- WORK ORDER -
Line by line, copy the records below exactly.

──────

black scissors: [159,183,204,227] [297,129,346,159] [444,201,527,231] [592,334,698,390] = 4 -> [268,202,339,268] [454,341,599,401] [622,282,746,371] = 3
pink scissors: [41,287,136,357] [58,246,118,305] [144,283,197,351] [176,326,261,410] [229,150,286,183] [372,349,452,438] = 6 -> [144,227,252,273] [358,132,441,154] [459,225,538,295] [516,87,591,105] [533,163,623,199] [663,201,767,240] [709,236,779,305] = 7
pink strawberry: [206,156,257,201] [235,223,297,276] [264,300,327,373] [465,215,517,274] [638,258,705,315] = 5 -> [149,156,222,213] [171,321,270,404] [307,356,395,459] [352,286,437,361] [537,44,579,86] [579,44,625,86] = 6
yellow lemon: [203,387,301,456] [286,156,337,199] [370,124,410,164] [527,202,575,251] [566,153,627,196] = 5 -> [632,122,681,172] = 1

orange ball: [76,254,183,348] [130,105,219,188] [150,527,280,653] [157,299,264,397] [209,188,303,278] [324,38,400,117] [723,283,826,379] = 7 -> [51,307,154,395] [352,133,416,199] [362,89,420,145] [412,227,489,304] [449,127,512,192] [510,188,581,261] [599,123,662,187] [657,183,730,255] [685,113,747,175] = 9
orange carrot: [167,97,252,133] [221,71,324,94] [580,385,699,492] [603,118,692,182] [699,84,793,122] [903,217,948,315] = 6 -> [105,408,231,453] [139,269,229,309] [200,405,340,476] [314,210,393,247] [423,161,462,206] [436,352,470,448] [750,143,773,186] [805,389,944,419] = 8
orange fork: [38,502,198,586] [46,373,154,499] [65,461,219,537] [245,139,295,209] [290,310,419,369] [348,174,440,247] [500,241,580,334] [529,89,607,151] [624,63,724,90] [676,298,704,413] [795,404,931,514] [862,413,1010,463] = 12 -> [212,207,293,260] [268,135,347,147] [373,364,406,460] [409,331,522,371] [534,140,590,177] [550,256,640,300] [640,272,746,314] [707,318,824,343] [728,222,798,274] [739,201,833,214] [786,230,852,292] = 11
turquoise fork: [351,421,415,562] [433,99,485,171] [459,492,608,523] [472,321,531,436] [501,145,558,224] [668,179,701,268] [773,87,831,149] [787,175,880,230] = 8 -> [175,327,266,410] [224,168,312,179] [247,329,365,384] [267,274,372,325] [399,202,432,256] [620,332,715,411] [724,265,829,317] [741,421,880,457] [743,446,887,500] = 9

──────

- FINISHED TASK -
black scissors: [159,183,204,227] [297,129,346,159] [444,201,527,231] [592,334,698,390] = 4 -> [268,202,339,268] [454,341,599,401] [622,282,746,371] = 3
pink scissors: [41,287,136,357] [58,246,118,305] [144,283,197,351] [176,326,261,410] [229,150,286,183] [372,349,452,438] = 6 -> [144,227,252,273] [358,132,441,154] [459,225,538,295] [516,87,591,105] [533,163,623,199] [663,201,767,240] [709,236,779,305] = 7
pink strawberry: [206,156,257,201] [235,223,297,276] [264,300,327,373] [465,215,517,274] [638,258,705,315] = 5 -> [149,156,222,213] [171,321,270,404] [307,356,395,459] [352,286,437,361] [537,44,579,86] [579,44,625,86] = 6
yellow lemon: [203,387,301,456] [286,156,337,199] [370,124,410,164] [527,202,575,251] [566,153,627,196] = 5 -> [632,122,681,172] = 1

orange ball: [76,254,183,348] [130,105,219,188] [150,527,280,653] [157,299,264,397] [209,188,303,278] [324,38,400,117] [723,283,826,379] = 7 -> [51,307,154,395] [352,133,416,199] [362,89,420,145] [412,227,489,304] [449,127,512,192] [510,188,581,261] [599,123,662,187] [657,183,730,255] [685,113,747,175] = 9
orange carrot: [167,97,252,133] [221,71,324,94] [580,385,699,492] [603,118,692,182] [699,84,793,122] [903,217,948,315] = 6 -> [105,408,231,453] [139,269,229,309] [200,405,340,476] [314,210,393,247] [423,161,462,206] [436,352,470,448] [750,143,773,186] [805,389,944,419] = 8
orange fork: [38,502,198,586] [46,373,154,499] [65,461,219,537] [245,139,295,209] [290,310,419,369] [348,174,440,247] [500,241,580,334] [529,89,607,151] [624,63,724,90] [676,298,704,413] [795,404,931,514] [862,413,1010,463] = 12 -> [212,207,293,260] [268,135,347,147] [373,364,406,460] [409,331,522,371] [534,140,590,177] [550,256,640,300] [640,272,746,314] [707,318,824,343] [728,222,798,274] [739,201,833,214] [786,230,852,292] = 11
turquoise fork: [351,421,415,562] [433,99,485,171] [459,492,608,523] [472,321,531,436] [501,145,558,224] [668,179,701,268] [773,87,831,149] [787,175,880,230] = 8 -> [175,327,266,410] [224,168,312,179] [247,329,365,384] [267,274,372,325] [399,202,432,256] [620,332,715,411] [724,265,829,317] [741,421,880,457] [743,446,887,500] = 9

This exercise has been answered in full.